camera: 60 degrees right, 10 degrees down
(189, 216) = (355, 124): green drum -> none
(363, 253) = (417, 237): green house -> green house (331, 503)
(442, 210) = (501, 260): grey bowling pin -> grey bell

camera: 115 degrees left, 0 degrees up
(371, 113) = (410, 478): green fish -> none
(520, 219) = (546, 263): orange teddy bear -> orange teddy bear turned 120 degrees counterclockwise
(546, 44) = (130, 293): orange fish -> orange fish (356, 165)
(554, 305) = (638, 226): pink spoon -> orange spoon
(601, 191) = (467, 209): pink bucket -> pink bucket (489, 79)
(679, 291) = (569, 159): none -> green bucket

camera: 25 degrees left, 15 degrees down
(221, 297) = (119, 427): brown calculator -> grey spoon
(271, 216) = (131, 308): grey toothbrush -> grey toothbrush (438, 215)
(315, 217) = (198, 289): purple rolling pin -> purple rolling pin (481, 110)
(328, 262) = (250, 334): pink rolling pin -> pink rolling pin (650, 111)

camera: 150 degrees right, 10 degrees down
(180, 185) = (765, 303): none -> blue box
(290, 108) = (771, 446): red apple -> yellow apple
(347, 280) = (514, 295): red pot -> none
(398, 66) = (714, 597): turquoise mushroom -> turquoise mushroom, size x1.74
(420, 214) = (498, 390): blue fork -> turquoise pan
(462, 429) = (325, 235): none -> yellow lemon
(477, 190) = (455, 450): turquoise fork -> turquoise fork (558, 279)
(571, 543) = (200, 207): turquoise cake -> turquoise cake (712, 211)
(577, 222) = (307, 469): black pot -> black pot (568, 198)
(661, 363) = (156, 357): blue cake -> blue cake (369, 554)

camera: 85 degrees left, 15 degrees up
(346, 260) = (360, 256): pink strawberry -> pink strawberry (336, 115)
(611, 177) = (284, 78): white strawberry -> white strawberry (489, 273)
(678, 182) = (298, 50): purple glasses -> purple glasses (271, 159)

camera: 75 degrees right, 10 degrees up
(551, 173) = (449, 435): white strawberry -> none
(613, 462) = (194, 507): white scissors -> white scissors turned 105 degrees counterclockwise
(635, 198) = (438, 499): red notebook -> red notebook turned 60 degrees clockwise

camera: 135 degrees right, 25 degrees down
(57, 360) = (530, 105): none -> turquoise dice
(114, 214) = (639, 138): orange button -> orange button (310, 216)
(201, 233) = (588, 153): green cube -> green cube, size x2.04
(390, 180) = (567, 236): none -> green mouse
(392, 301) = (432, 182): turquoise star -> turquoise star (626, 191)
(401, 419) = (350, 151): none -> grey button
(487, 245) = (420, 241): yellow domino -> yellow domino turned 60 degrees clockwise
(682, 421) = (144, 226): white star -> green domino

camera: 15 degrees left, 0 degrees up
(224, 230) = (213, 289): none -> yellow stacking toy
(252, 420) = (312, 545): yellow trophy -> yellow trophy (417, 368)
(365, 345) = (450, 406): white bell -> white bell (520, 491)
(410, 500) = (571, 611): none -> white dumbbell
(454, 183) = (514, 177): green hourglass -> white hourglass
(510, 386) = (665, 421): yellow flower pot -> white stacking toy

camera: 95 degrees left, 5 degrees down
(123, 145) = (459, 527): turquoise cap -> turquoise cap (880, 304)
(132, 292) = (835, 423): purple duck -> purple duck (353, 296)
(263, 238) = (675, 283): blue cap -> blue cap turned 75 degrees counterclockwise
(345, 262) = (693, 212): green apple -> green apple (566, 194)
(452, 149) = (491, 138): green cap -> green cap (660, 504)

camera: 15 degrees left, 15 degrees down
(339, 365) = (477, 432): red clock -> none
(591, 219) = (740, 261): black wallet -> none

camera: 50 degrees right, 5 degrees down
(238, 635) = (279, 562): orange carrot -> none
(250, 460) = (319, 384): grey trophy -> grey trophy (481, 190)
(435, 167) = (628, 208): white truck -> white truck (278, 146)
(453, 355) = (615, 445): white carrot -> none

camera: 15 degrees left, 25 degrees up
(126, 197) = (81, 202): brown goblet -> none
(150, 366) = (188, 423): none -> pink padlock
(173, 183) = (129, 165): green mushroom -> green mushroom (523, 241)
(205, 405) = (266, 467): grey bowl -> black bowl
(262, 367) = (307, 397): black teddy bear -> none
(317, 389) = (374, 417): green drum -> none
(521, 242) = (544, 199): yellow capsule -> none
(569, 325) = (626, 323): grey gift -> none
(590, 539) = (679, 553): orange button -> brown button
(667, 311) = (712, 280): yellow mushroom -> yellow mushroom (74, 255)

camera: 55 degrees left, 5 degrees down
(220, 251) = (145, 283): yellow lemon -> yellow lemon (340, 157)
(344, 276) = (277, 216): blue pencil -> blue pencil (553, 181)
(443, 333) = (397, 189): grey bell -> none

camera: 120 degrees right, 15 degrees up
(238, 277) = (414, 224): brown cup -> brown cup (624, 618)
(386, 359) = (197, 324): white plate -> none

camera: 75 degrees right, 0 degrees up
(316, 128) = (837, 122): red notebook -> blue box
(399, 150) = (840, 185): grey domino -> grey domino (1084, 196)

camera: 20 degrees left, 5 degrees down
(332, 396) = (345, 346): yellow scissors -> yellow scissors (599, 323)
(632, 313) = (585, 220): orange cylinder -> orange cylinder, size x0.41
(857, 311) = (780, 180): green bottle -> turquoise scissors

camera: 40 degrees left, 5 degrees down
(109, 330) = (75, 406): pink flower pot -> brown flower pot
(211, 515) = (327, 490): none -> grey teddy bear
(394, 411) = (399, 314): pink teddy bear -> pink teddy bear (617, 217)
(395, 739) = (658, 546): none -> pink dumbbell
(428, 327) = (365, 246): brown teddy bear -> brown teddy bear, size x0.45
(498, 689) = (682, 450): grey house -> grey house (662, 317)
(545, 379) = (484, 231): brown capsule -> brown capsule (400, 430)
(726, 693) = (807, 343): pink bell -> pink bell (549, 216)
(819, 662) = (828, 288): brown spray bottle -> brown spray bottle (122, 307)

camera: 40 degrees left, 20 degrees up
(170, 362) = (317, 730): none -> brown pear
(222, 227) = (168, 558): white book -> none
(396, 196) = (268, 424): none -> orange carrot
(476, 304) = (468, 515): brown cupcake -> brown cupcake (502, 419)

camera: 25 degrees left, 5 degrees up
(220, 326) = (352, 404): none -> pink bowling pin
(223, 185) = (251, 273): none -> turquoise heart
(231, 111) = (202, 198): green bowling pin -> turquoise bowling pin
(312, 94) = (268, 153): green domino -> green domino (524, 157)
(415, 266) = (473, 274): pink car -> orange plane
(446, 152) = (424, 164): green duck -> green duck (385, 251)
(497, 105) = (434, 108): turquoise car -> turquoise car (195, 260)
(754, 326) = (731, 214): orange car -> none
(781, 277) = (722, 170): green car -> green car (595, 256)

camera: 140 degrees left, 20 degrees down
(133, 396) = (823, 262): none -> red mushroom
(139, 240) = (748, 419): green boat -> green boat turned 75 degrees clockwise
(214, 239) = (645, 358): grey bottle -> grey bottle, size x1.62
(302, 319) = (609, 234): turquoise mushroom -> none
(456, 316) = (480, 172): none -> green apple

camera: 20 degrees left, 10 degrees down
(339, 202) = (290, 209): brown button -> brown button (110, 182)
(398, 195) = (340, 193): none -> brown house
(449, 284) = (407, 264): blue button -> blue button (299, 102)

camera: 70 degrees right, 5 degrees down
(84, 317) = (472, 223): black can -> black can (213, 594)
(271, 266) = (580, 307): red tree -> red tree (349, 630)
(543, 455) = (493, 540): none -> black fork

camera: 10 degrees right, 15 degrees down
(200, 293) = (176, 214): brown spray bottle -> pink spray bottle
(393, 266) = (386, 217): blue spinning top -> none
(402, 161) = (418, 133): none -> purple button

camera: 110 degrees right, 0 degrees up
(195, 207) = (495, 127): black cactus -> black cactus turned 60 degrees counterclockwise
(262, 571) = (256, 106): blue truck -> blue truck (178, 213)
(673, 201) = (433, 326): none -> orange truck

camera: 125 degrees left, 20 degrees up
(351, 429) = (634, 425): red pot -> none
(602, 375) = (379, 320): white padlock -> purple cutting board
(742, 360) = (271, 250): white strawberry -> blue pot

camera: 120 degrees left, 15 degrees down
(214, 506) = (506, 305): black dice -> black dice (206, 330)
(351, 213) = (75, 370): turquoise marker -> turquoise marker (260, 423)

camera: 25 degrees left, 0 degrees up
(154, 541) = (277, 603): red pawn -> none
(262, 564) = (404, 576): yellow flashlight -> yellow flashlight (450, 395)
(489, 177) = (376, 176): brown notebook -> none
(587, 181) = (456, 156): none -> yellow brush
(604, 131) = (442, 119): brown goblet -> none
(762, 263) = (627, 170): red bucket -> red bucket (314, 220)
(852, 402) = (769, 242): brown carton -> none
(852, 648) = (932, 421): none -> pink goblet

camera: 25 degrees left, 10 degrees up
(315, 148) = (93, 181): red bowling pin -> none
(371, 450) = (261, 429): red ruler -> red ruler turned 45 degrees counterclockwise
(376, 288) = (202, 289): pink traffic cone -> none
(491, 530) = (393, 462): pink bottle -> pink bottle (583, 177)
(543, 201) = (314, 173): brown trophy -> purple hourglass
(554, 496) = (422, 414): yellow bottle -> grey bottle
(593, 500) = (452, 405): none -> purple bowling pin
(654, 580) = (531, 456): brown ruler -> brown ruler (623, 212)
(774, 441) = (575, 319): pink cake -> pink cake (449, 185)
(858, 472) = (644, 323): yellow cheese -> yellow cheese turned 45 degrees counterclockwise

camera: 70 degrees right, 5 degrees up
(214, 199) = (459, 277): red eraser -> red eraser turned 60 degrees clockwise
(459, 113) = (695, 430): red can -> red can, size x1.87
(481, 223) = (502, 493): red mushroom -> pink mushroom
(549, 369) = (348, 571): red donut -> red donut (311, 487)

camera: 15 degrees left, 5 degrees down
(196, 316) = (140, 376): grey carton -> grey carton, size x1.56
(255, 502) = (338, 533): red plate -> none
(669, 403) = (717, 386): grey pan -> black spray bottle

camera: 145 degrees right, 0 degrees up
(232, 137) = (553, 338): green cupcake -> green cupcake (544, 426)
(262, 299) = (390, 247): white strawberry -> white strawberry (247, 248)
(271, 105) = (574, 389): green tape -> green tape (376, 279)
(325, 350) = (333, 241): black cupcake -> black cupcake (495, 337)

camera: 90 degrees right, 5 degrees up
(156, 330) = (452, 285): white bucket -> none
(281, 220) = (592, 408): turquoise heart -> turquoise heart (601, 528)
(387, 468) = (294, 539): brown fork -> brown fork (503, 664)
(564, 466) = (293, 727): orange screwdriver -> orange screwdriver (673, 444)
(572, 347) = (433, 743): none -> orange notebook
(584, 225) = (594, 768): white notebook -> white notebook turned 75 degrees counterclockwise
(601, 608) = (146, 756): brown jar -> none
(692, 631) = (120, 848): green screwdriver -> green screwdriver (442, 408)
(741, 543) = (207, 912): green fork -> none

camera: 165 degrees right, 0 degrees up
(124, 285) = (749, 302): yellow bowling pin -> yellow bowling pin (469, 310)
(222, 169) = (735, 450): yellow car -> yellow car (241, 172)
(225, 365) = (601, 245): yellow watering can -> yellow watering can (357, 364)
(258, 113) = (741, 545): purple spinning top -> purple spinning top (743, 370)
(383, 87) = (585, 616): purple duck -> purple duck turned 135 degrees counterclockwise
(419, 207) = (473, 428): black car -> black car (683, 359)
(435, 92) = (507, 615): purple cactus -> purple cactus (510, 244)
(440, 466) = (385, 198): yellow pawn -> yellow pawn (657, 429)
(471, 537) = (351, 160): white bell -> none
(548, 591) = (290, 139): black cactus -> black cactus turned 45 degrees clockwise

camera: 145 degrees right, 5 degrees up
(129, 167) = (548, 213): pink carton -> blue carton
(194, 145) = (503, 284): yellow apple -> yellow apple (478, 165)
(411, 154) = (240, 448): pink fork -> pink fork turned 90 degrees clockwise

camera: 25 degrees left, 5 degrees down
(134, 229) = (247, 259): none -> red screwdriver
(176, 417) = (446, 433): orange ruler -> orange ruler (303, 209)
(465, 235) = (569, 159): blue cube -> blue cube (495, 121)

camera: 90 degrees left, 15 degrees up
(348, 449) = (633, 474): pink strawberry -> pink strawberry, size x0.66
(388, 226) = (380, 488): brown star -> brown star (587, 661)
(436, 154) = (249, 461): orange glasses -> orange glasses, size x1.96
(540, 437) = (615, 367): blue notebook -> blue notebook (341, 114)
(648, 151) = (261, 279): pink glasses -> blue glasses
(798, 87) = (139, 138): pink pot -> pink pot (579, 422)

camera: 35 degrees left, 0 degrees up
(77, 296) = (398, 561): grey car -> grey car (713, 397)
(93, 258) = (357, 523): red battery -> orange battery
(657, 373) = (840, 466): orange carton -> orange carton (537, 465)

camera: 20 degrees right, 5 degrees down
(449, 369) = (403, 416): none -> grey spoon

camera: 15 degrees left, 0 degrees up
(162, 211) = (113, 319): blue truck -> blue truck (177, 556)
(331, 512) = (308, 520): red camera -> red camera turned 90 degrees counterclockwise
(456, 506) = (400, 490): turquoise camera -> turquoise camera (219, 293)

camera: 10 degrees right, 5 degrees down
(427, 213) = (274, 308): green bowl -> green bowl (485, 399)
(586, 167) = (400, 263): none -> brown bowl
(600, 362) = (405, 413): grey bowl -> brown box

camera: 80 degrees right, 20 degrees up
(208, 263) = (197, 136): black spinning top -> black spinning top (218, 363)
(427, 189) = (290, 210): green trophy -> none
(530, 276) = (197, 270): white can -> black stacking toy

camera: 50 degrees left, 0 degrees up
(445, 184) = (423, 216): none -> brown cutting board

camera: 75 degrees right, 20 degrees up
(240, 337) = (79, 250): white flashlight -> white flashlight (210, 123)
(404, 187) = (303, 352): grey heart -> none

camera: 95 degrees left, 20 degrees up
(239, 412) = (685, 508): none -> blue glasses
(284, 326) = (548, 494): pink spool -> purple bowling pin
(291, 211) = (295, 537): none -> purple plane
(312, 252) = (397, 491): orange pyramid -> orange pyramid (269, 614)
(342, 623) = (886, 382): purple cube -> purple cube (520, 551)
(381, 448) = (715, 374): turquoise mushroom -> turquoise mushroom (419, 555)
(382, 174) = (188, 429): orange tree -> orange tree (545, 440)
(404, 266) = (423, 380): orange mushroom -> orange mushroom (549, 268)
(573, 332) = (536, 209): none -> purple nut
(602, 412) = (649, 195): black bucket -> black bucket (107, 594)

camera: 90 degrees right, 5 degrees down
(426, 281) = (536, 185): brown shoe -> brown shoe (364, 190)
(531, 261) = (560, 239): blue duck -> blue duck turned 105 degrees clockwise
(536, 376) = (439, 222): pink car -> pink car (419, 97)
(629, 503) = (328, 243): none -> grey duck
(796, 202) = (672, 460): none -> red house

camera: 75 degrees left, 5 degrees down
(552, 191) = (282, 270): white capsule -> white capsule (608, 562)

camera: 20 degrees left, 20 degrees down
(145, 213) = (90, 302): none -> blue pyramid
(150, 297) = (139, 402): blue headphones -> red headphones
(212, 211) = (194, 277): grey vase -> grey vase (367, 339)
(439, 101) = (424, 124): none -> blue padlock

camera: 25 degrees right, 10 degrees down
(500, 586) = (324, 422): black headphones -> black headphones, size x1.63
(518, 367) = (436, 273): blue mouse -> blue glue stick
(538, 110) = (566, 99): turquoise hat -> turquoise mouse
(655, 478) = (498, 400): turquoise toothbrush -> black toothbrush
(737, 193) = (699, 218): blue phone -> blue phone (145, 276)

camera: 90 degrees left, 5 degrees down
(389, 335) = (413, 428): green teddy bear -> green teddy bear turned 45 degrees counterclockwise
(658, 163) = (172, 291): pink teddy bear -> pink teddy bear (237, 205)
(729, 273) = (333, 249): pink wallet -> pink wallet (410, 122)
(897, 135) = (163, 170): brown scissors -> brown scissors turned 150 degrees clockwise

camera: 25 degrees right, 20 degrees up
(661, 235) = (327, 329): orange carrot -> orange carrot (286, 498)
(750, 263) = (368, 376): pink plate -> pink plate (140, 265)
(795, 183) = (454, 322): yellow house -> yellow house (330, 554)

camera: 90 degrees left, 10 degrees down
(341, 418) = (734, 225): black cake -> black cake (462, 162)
---*---
■ WORK ITEM
Reproduce the lines of the entries above from the one with "(678, 182) = (298, 50): purple" to the one with "(613, 462) = (194, 507): white", both included, exactly and without any other line.

■ OUTPUT BELOW
(678, 182) = (298, 50): purple glasses -> purple glasses (271, 159)

camera: 75 degrees right, 10 degrees up
(551, 173) = (449, 435): white strawberry -> none
(613, 462) = (194, 507): white scissors -> white scissors turned 105 degrees counterclockwise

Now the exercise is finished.